[WORK REQUEST]: Only those lines in the data below from the line containing "black house [338,50,407,119]" through the line containing "none -> grey wallet [623,215,695,265]", both included, should be restated word for word.

Top of RECORDS FOR THIS TASK

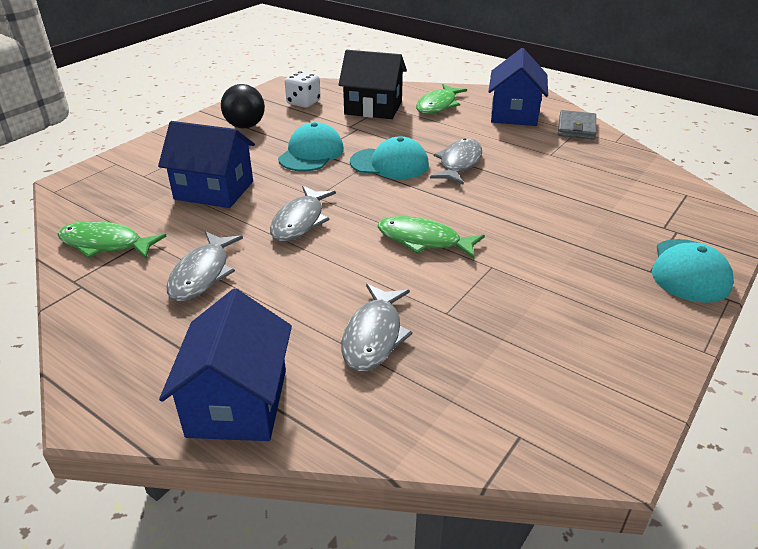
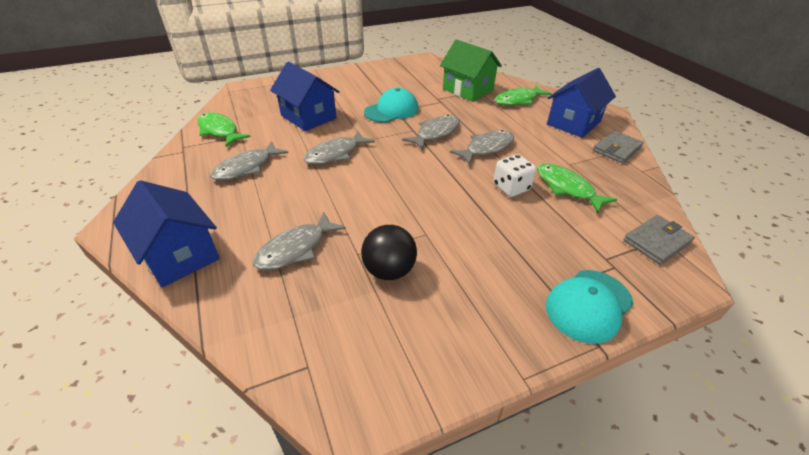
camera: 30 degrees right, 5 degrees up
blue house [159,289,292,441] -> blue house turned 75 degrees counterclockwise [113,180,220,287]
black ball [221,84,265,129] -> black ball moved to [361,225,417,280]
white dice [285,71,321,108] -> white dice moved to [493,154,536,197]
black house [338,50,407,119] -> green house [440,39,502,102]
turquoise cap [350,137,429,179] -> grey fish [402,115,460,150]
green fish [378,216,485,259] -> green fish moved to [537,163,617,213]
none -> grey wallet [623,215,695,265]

Bottom of RECORDS FOR THIS TASK
Top of RECORDS FOR THIS TASK

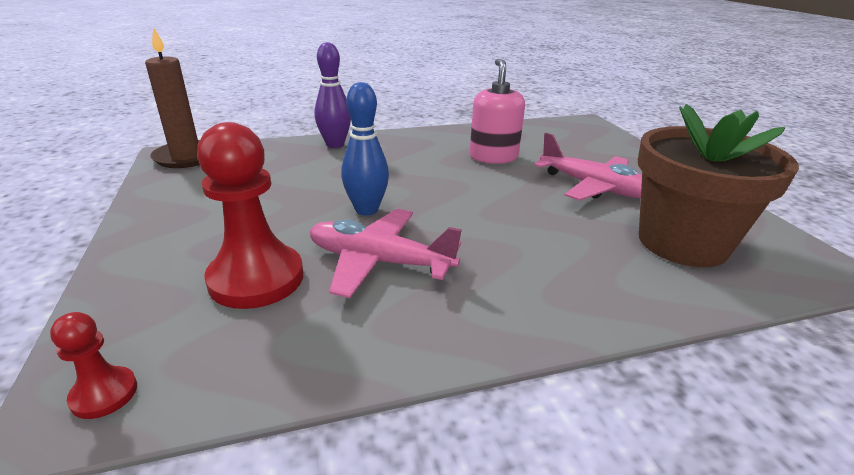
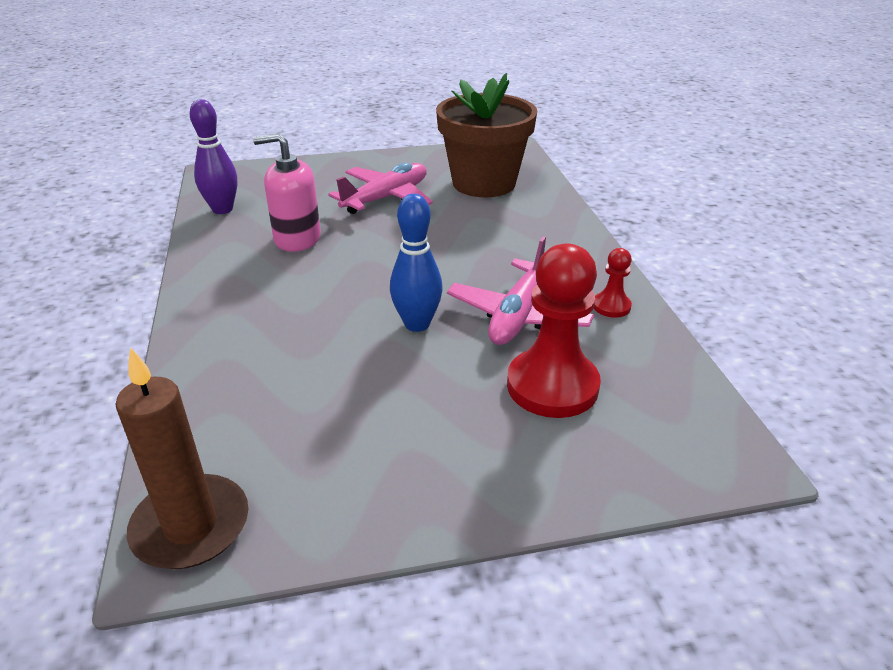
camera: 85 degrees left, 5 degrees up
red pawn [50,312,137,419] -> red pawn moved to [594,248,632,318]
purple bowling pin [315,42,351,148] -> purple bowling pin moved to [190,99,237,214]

Bottom of RECORDS FOR THIS TASK
Top of RECORDS FOR THIS TASK

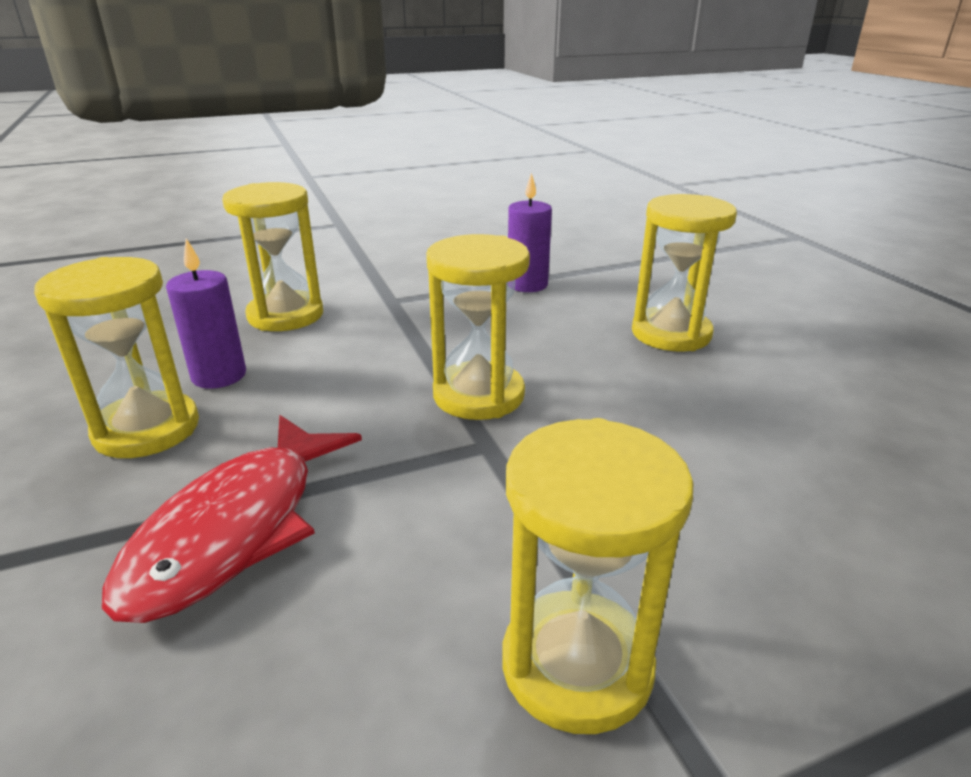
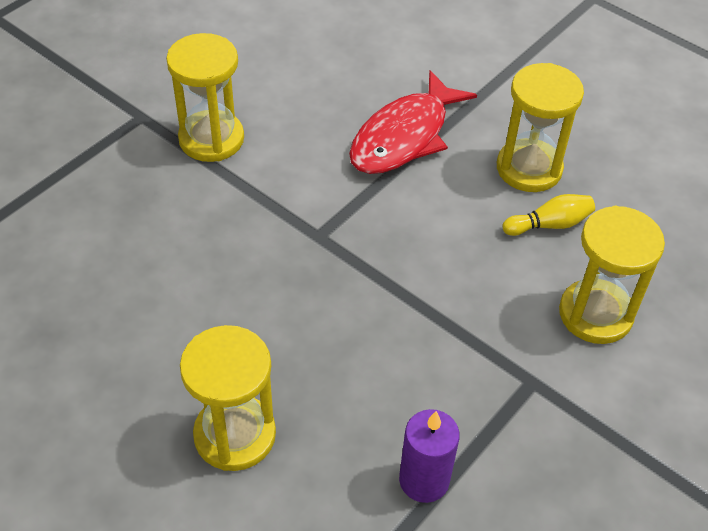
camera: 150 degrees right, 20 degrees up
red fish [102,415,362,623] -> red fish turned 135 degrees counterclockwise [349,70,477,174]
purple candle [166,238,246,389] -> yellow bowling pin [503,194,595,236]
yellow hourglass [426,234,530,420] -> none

Bottom of RECORDS FOR THIS TASK

[RESPONSE FOR THIS EXERCISE]:
black house [338,50,407,119] -> green house [440,39,502,102]
turquoise cap [350,137,429,179] -> grey fish [402,115,460,150]
green fish [378,216,485,259] -> green fish moved to [537,163,617,213]
none -> grey wallet [623,215,695,265]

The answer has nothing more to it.